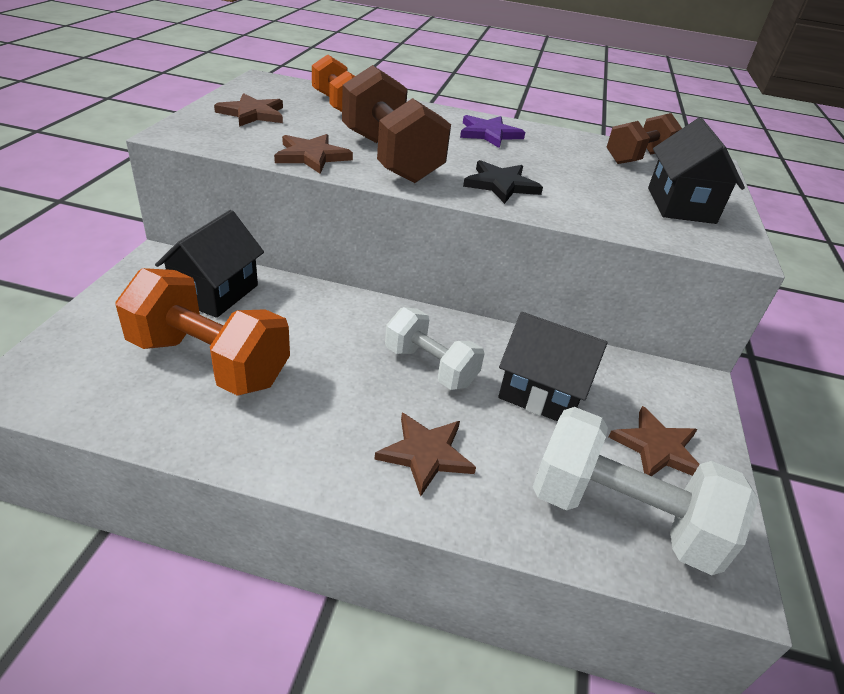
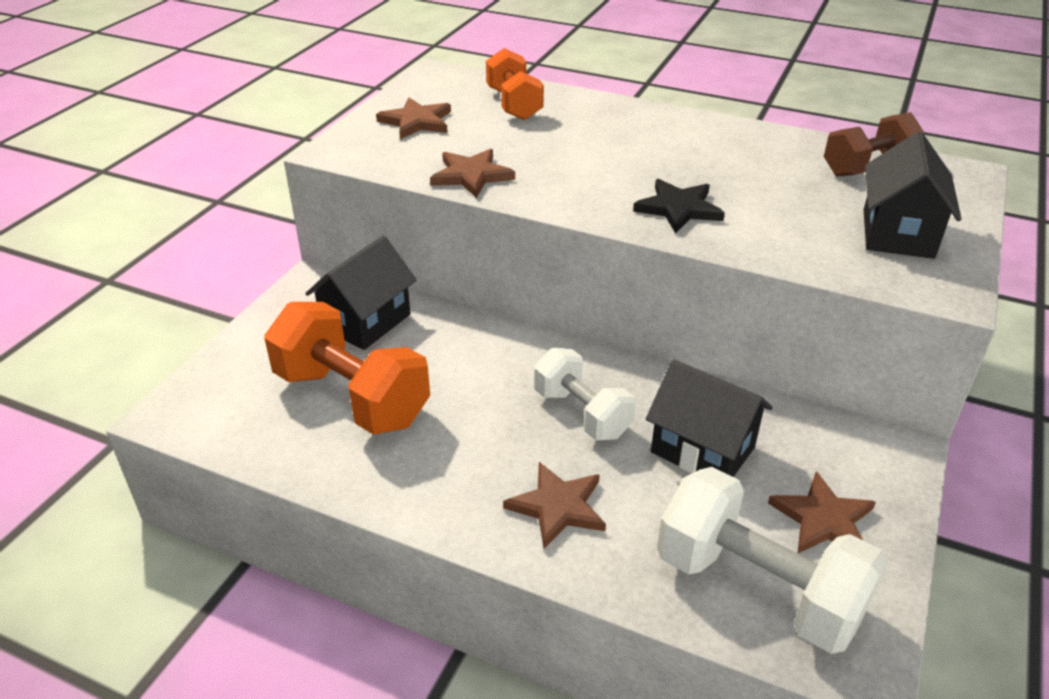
camera: 15 degrees right, 0 degrees up
(390, 158) = (558, 175): brown dumbbell -> none
(489, 134) = (685, 138): purple star -> none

···

A verbatim copy of the data, with all pictures omitted, is the required output.

§ Exercise output:
camera: 15 degrees right, 0 degrees up
(390, 158) = (558, 175): brown dumbbell -> none
(489, 134) = (685, 138): purple star -> none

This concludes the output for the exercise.